'''

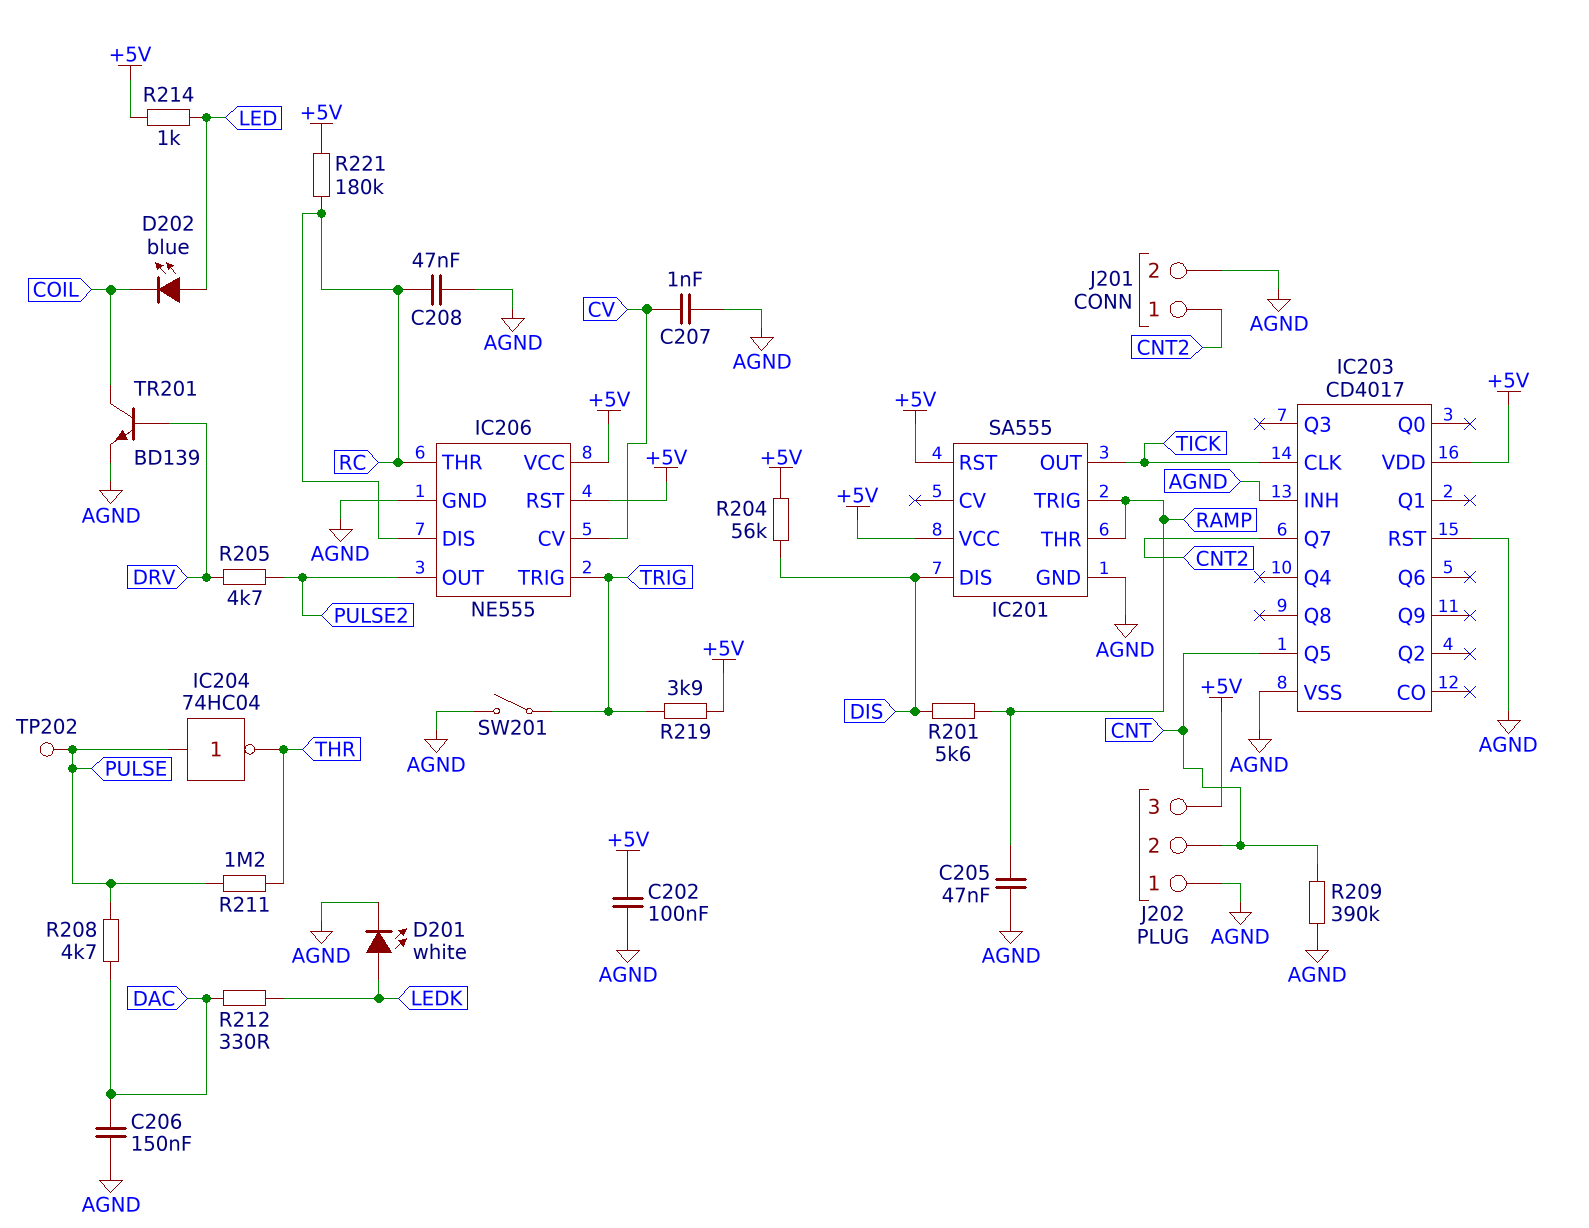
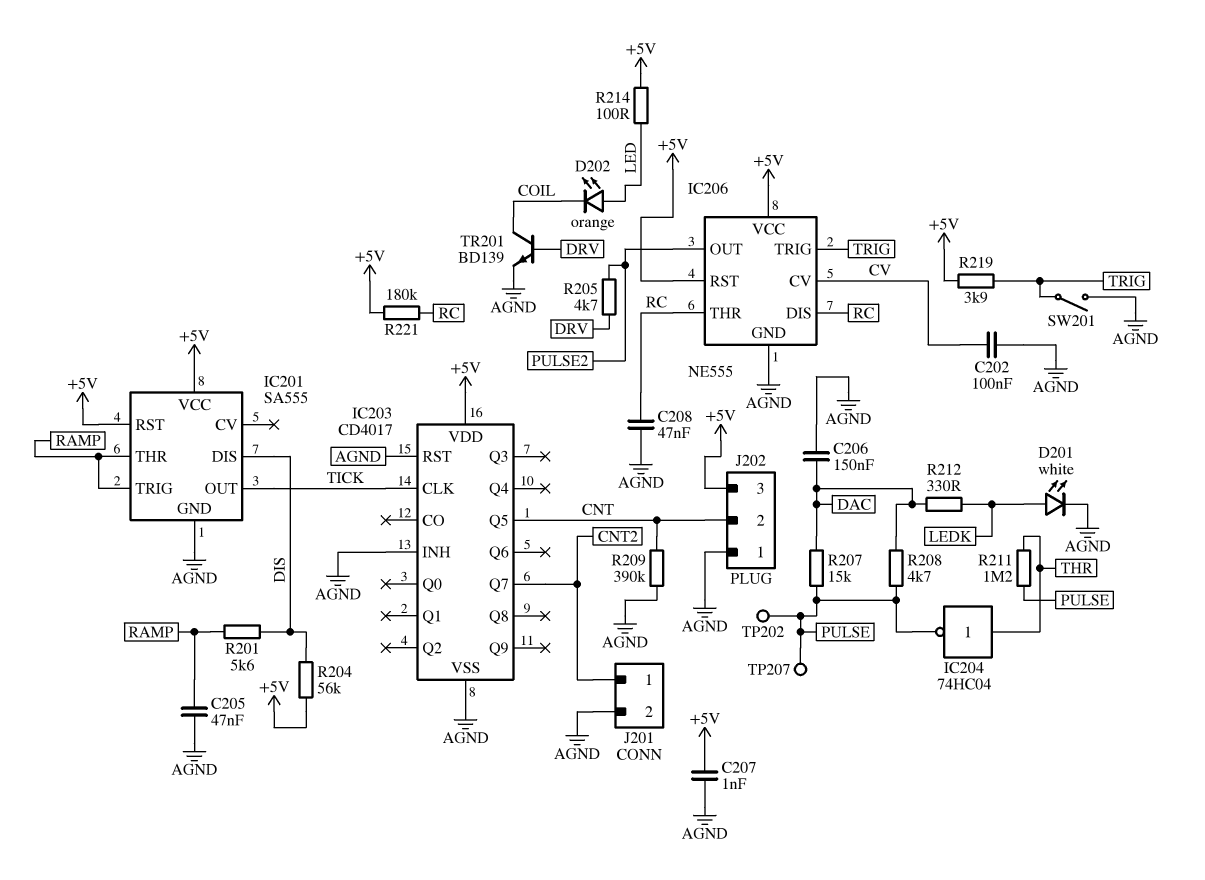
C202: 100nF (+5V, AGND) -> 100nF (AGND, CV)
C207: 1nF (AGND, CV) -> 1nF (+5V, AGND)
D202: LED blue (A LED, K COIL) -> LED orange (A LED, K COIL)
IC204: NOT 74HC04 (in PULSE, out THR) -> NOT 74HC04 (in THR, out PULSE)
R207: none -> 15k (DAC, PULSE)
R214: 1k (+5V, LED) -> 100 (+5V, LED)
TP207: none -> test point (PULSE)

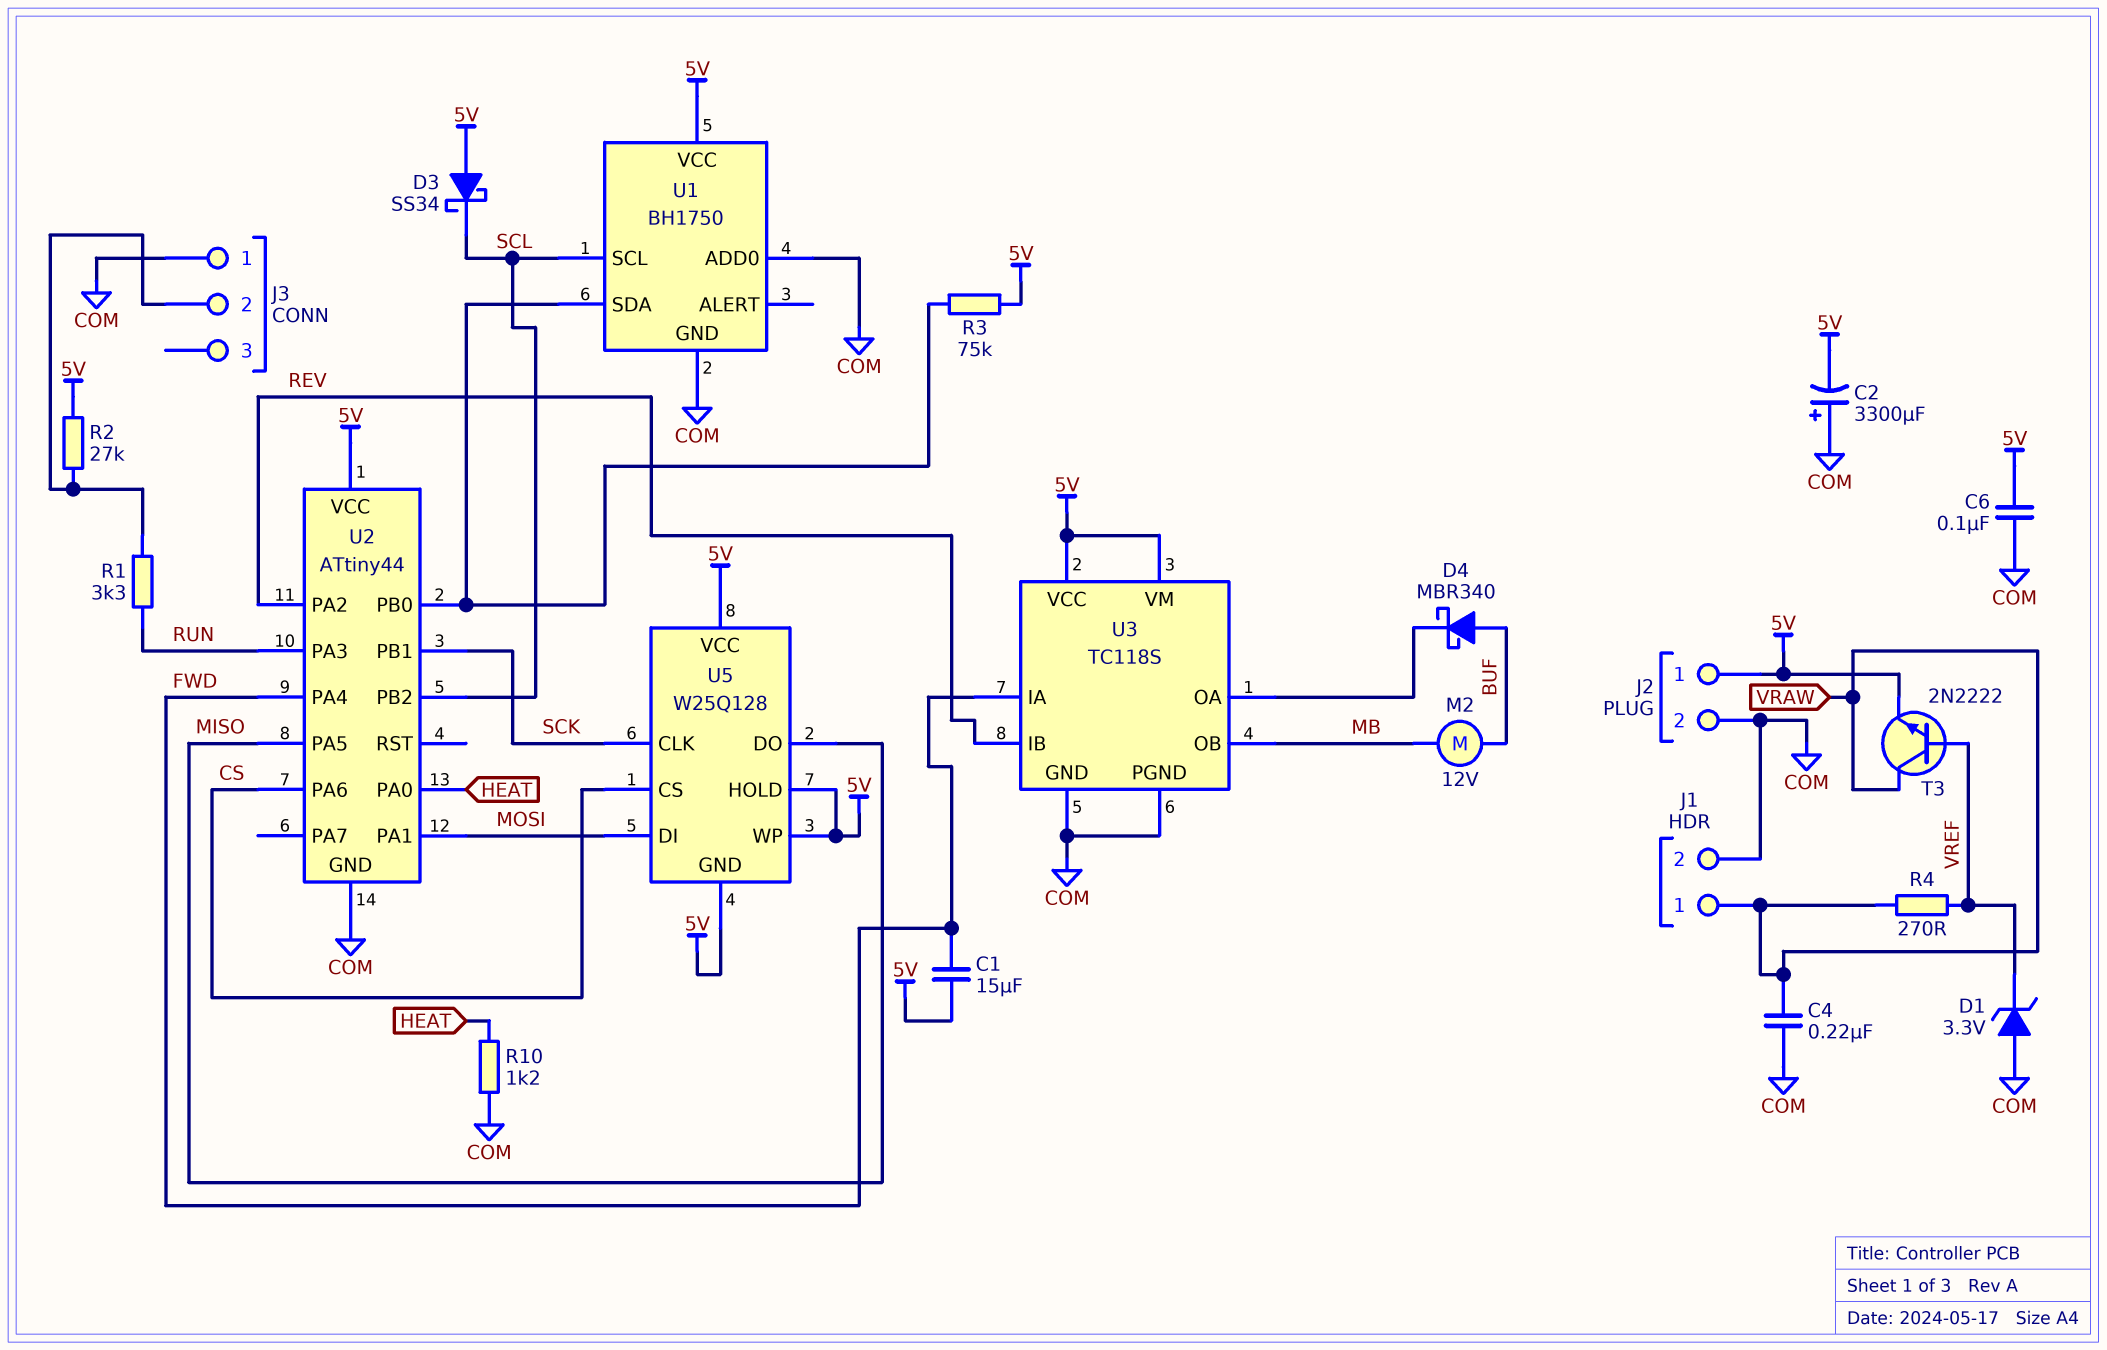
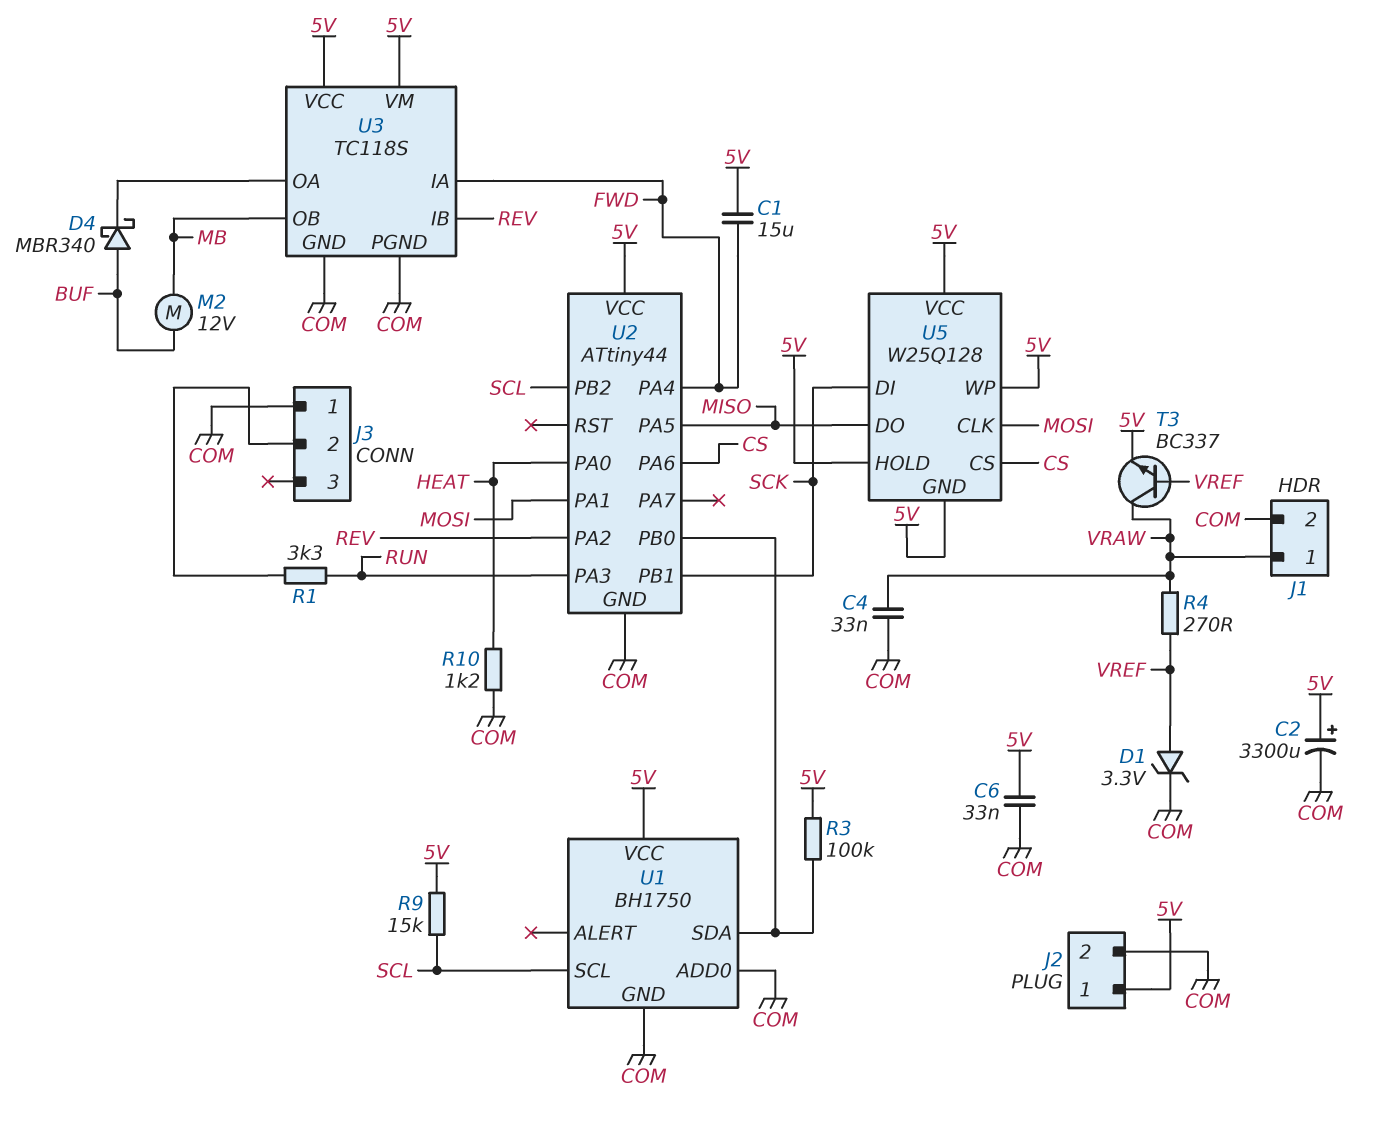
C2: 3300uF (plus COM, minus 5V) -> 3300uF (plus 5V, minus COM)
C4: 220nF (COM, VRAW) -> 33nF (COM, VRAW)
C6: 100nF (5V, COM) -> 33nF (5V, COM)
D1: zener 3.3V (A COM, K VREF) -> zener 3.3V (A VREF, K COM)
D3: schottky SS34 (A 5V, K SCL) -> none
R2: 27k (5V, J3/2) -> none
R3: 75k (5V, U1/SDA) -> 100k (5V, U1/SDA)
R9: none -> 15k (5V, SCL)
T3: NPN 2N2222 (B VREF, C VRAW, E 5V) -> NPN BC337 (B VREF, C VRAW, E 5V)
U5 pin CLK: SCK -> MOSI
U5 pin DI: MOSI -> SCK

'''

Retype the lines beginning at the one containing "D1: zener 3.3V" and ending at the final line of the material, both included.

D1: zener 3.3V (A COM, K VREF) -> zener 3.3V (A VREF, K COM)
D3: schottky SS34 (A 5V, K SCL) -> none
R2: 27k (5V, J3/2) -> none
R3: 75k (5V, U1/SDA) -> 100k (5V, U1/SDA)
R9: none -> 15k (5V, SCL)
T3: NPN 2N2222 (B VREF, C VRAW, E 5V) -> NPN BC337 (B VREF, C VRAW, E 5V)
U5 pin CLK: SCK -> MOSI
U5 pin DI: MOSI -> SCK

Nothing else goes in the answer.